Prompt = Report every line of the data below that contains the word "them".

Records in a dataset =
<<<<
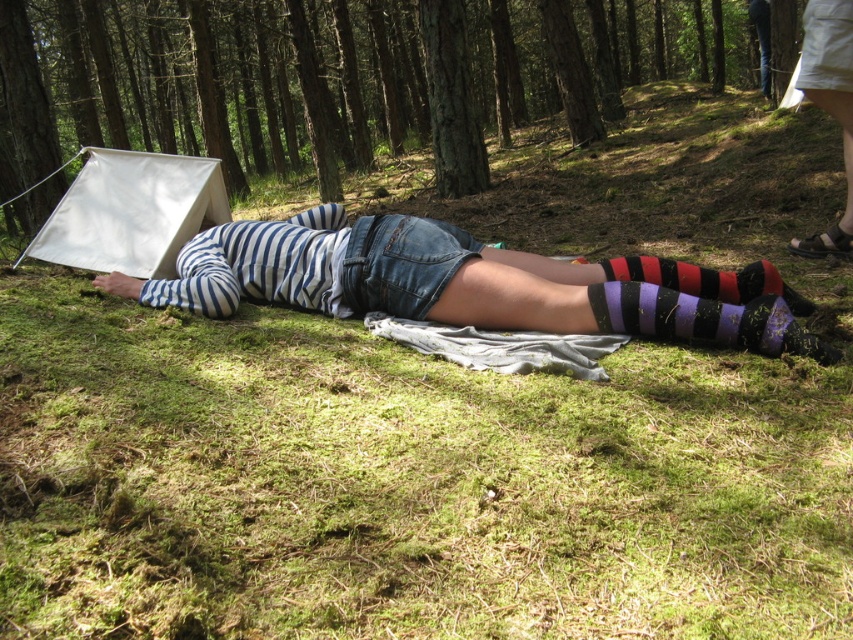
Which is behind, point (22, 230) or point (729, 280)?

Positioned behind is point (22, 230).

Does green mossy ground at center appear under striped fabric at center?

No.

Where is `green mossy ground at center`? The image size is (853, 640). green mossy ground at center is located at coordinates (155, 84).

Does green mossy ground at center appear under purple striped sock at lower center?

No.

Who is higher up, green mossy ground at center or purple striped sock at lower center?

Positioned higher is green mossy ground at center.

Where is `green mossy ground at center`? The image size is (853, 640). green mossy ground at center is located at coordinates (155, 84).

Is point (457, 253) closer to viewer compared to point (708, 307)?

No.

Where is `striped fabric at center`? striped fabric at center is located at coordinates (473, 284).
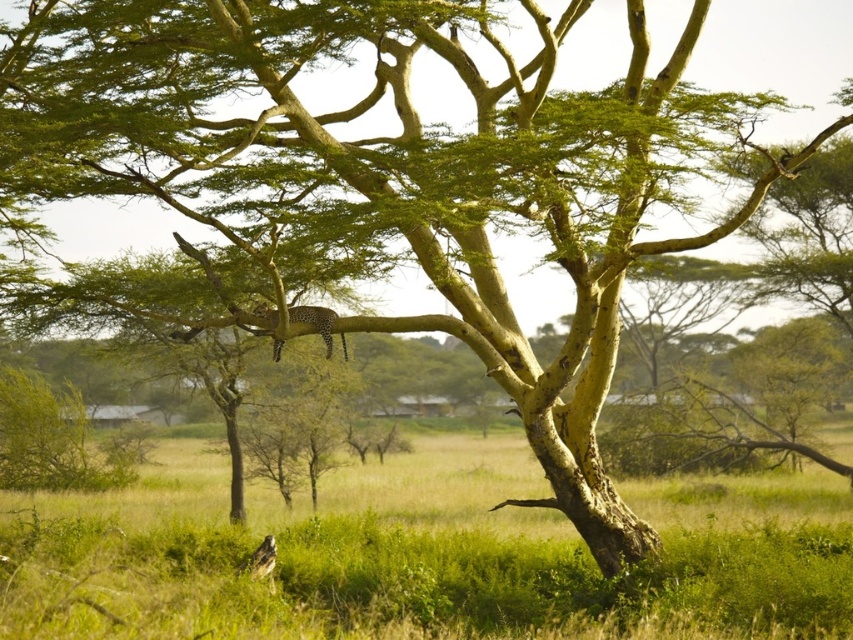
You are a wildlife photographer aiming to capture both the spotted fur cheetah at upper center and the spotted fur leopard at lower left in a single frame. Based on their positions, which animal would appear closer to the camera in your photo?

The spotted fur cheetah at upper center is in front of the spotted fur leopard at lower left, so it would appear closer to the camera in the photo.

Based on the photo, you are a safari guide leading a group through the savanna. You notice both the spotted fur cheetah at upper center and the spotted fur leopard at lower left. Which big cat is positioned higher in the scene?

The spotted fur cheetah at upper center is positioned higher in the scene than the spotted fur leopard at lower left.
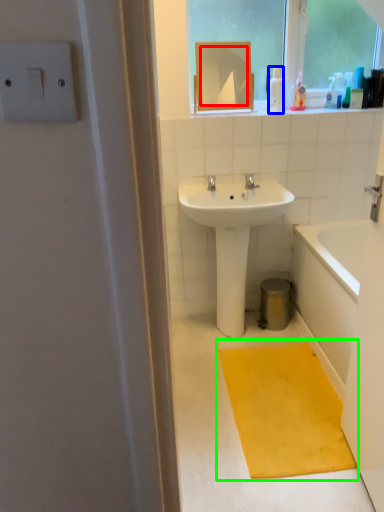
Question: Which is farther away from mirror (highlighted by a red box)? toiletry (highlighted by a blue box) or doormat (highlighted by a green box)?

Choices:
 (A) toiletry
 (B) doormat

Answer: (B)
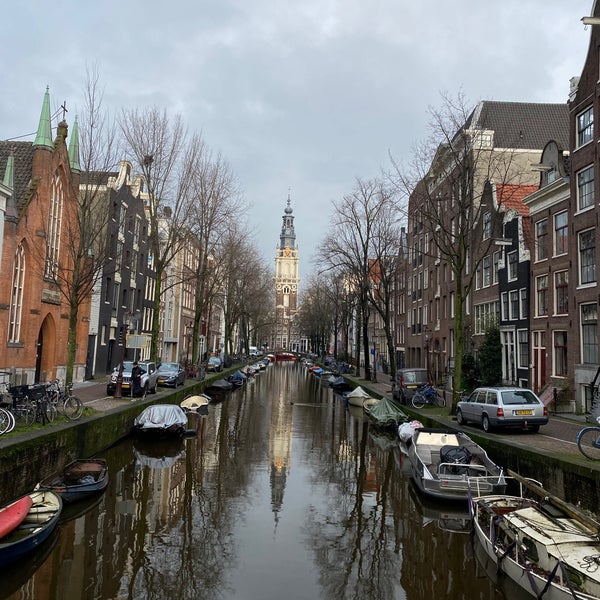
You are a GUI agent. You are given a task and a screenshot of the screen. Output one action in this format:
    pyautogui.click(x=<x>, y=<y>)
    Task: Click on the archway
    Image resolution: width=600 pixels, height=600 pixels.
    Given the screenshot: What is the action you would take?
    pyautogui.click(x=45, y=350)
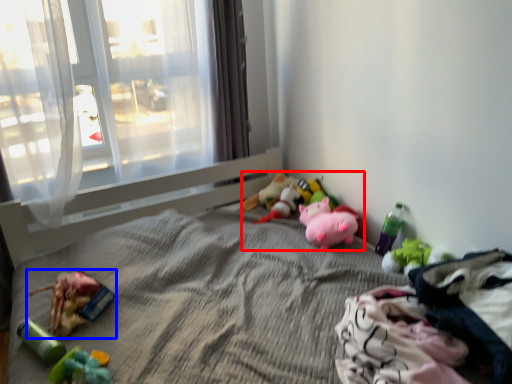
Question: Among these objects, which one is nearest to the camera, toy (highlighted by a red box) or toy (highlighted by a blue box)?

Choices:
 (A) toy
 (B) toy

Answer: (B)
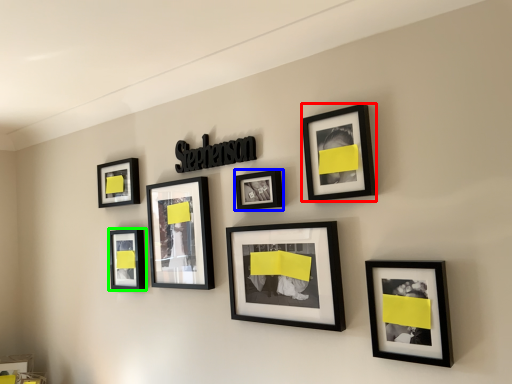
Question: Which object is the farthest from picture frame (highlighted by a red box)? Choose among these: picture frame (highlighted by a blue box) or picture frame (highlighted by a green box).

Choices:
 (A) picture frame
 (B) picture frame

Answer: (B)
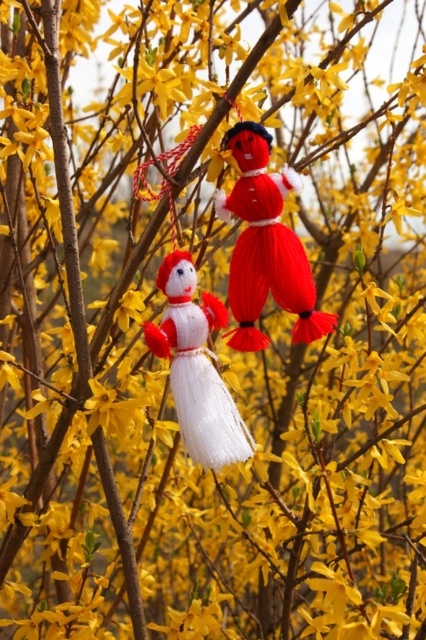
You are a bird perched on a branch looking down at the knitted woolen doll at center and the white yarn snowman at center. Which doll is closer to the ground?

The white yarn snowman at center is closer to the ground because the knitted woolen doll at center is located above it.

You are a child who wants to give both the knitted woolen doll at center and the white yarn snowman at center to your friend. The box you have can only fit items that are 3 inches apart. Can both items fit in the box together?

The knitted woolen doll at center and the white yarn snowman at center are 2.73 inches apart, so they can fit in the box since the distance between them is less than 3 inches.

You are a child trying to hang both the knitted woolen doll at center and the white yarn snowman at center on a tree branch that can only hold one of them. Based on their widths, which doll should you choose to hang?

The knitted woolen doll at center might be wider than the white yarn snowman at center, so you should choose the white yarn snowman at center to hang since it is narrower and less likely to cause the branch to break.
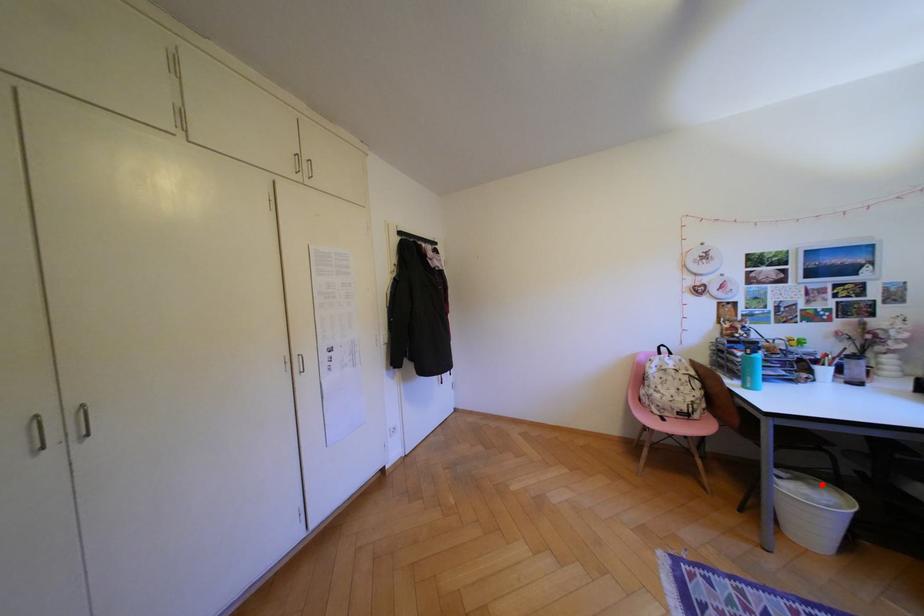
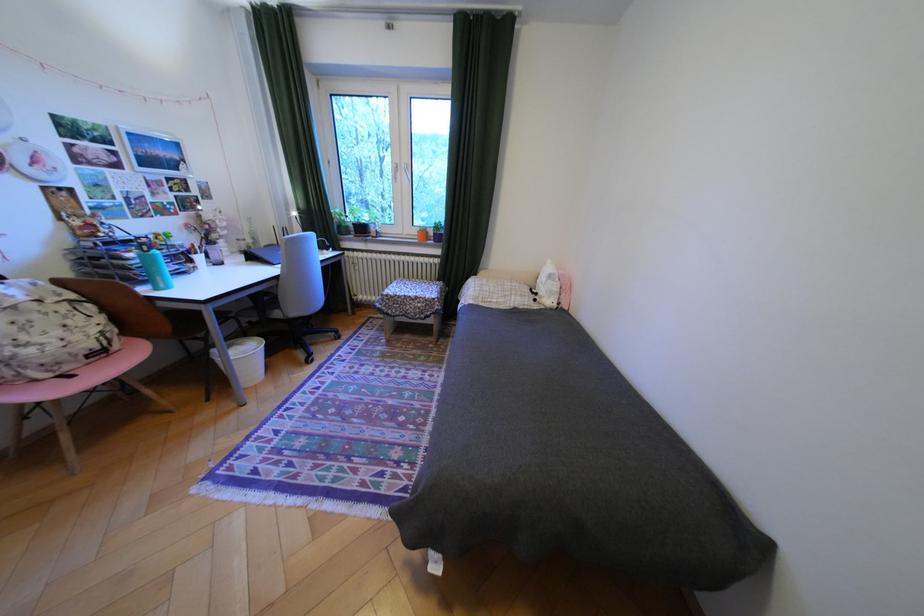
Question: A red point is marked in image1. In image2, is the corresponding 3D point closer to the camera or farther? Reply with the corresponding letter.

Choices:
 (A) The corresponding 3D point is closer.
 (B) The corresponding 3D point is farther.

Answer: (A)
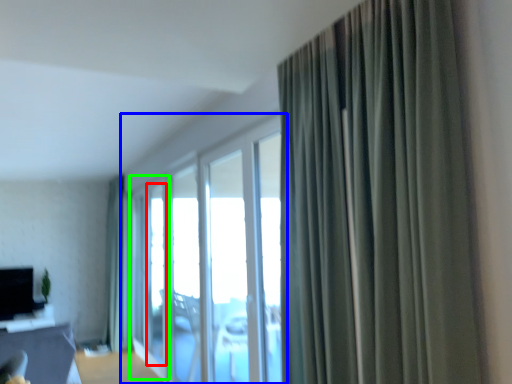
Question: Which object is the closest to the window screen (highlighted by a red box)? Choose among these: window (highlighted by a blue box) or screen door (highlighted by a green box).

Choices:
 (A) window
 (B) screen door

Answer: (B)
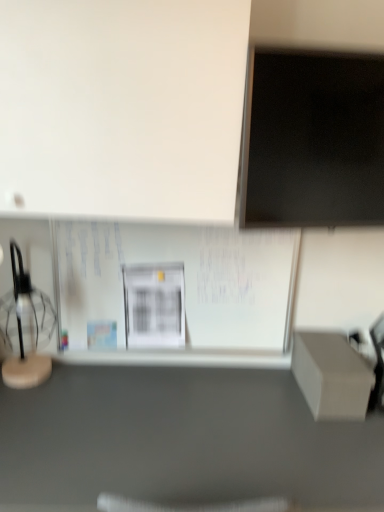
Question: Is matte gray box at lower right in front of or behind white paperboard at center in the image?

Choices:
 (A) front
 (B) behind

Answer: (A)

Question: Considering the positions of matte gray box at lower right and white paperboard at center in the image, is matte gray box at lower right bigger or smaller than white paperboard at center?

Choices:
 (A) big
 (B) small

Answer: (A)

Question: Estimate the real-world distances between objects in this image. Which object is farther from the translucent glass table lamp at left?

Choices:
 (A) white paperboard at center
 (B) black matte computer monitor at upper right
 (C) matte gray box at lower right

Answer: (B)

Question: Which is nearer to the white paperboard at center?

Choices:
 (A) translucent glass table lamp at left
 (B) matte gray box at lower right
 (C) black matte computer monitor at upper right

Answer: (A)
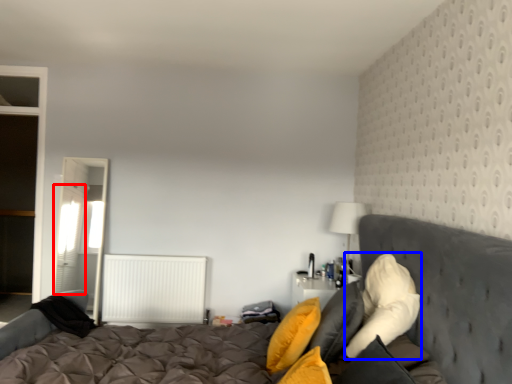
Question: Which of the following is the farthest to the observer, curtain (highlighted by a red box) or pillow (highlighted by a blue box)?

Choices:
 (A) curtain
 (B) pillow

Answer: (A)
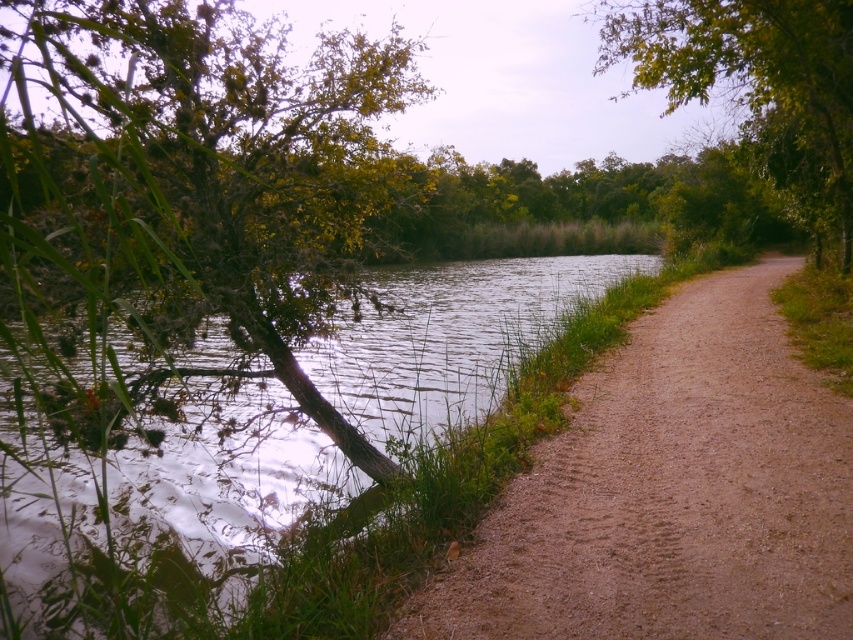
You are standing at the point with coordinates point (619, 394) and want to walk towards the point (10, 236). Based on the scene description, will you be moving towards the water or away from it?

Since point (10, 236) is in front of point (619, 394), moving towards it would mean walking towards the water as the path curves slightly to the right and the water is along the edge of the path.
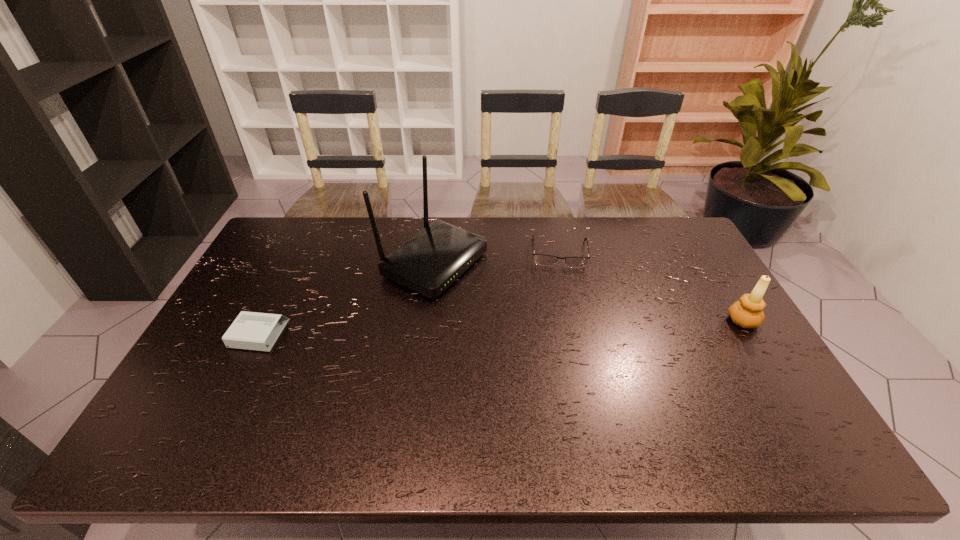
>>>>
Written answer =
The knitted woolen doll at center and the white yarn snowman at center are 2.73 inches apart, so they can fit in the box since the distance between them is less than 3 inches.
You are a child trying to hang both the knitted woolen doll at center and the white yarn snowman at center on a tree branch that can only hold one of them. Based on their widths, which doll should you choose to hang?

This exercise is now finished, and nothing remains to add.